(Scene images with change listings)
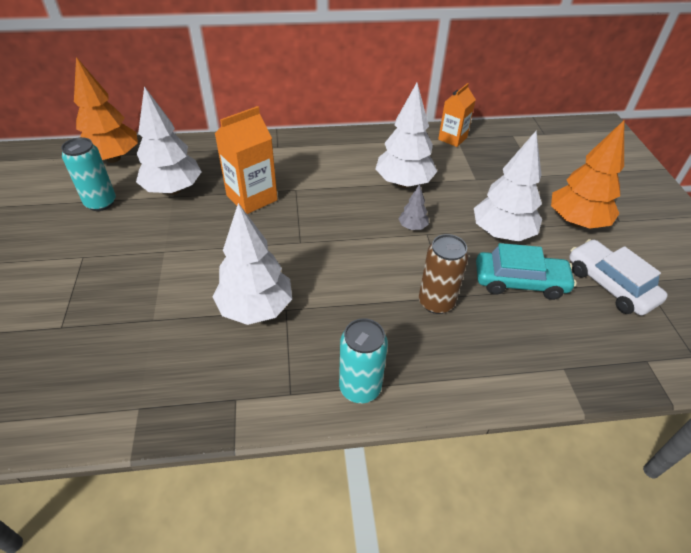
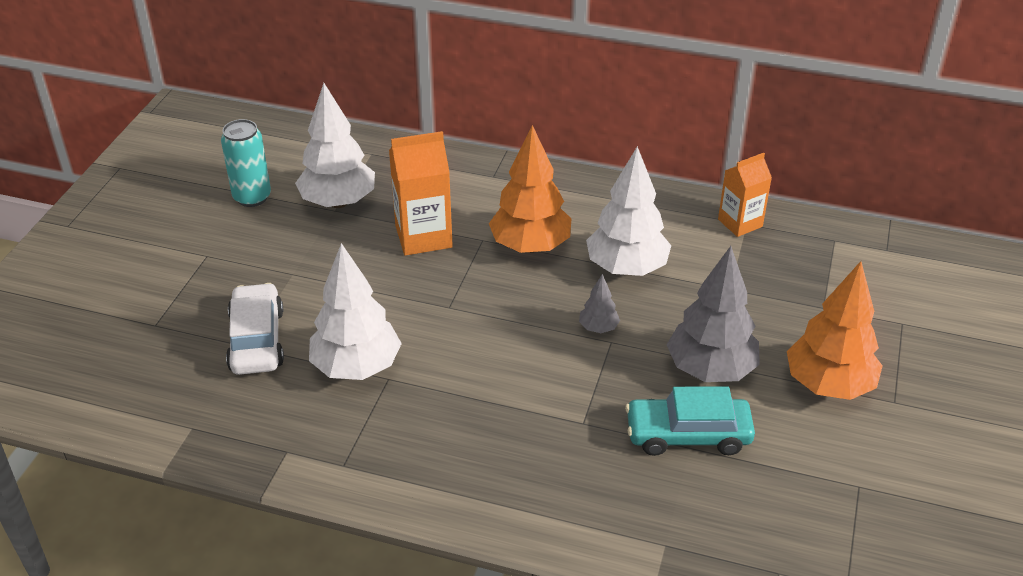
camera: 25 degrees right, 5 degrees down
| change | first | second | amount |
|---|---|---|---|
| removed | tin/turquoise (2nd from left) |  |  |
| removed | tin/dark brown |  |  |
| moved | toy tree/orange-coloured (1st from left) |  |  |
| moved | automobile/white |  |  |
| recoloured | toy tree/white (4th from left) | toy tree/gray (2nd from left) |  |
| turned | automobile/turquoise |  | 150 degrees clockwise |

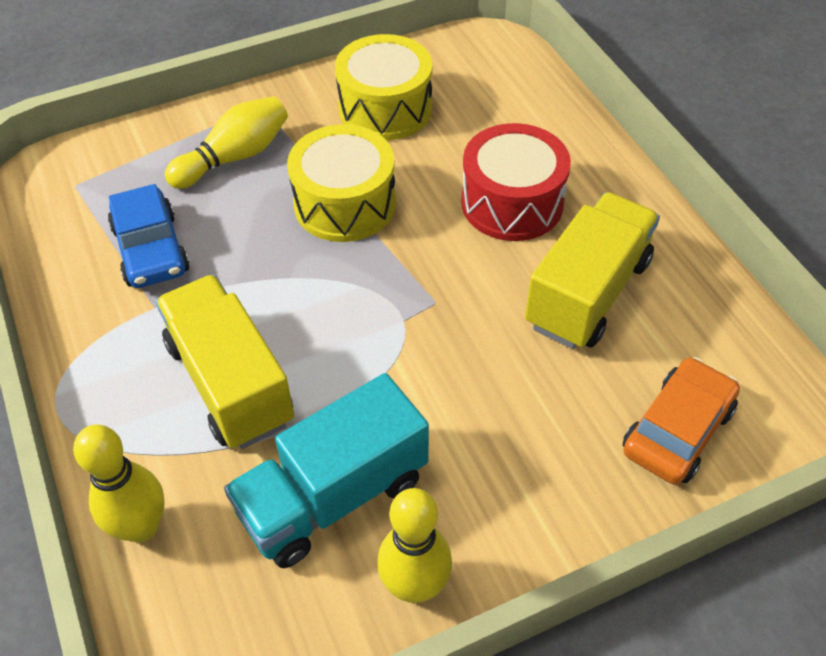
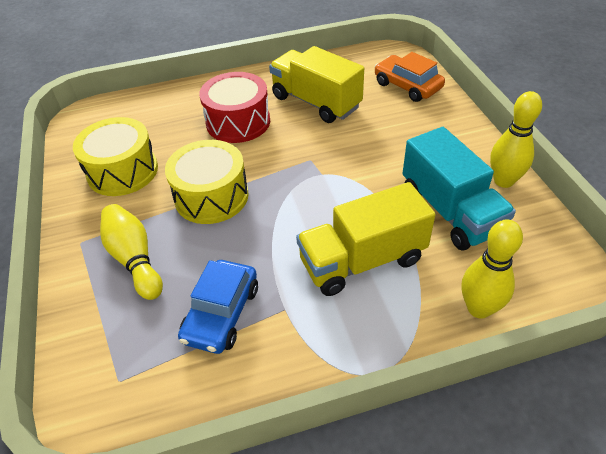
camera: 80 degrees left, 5 degrees down
| change | first | second | amount |
|---|---|---|---|
| turned | automobile/cobalt |  | 120 degrees clockwise |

**Task description**
Find how many lines contain "turquoise" in the data. Write that number and nothing else.

**Your response**
2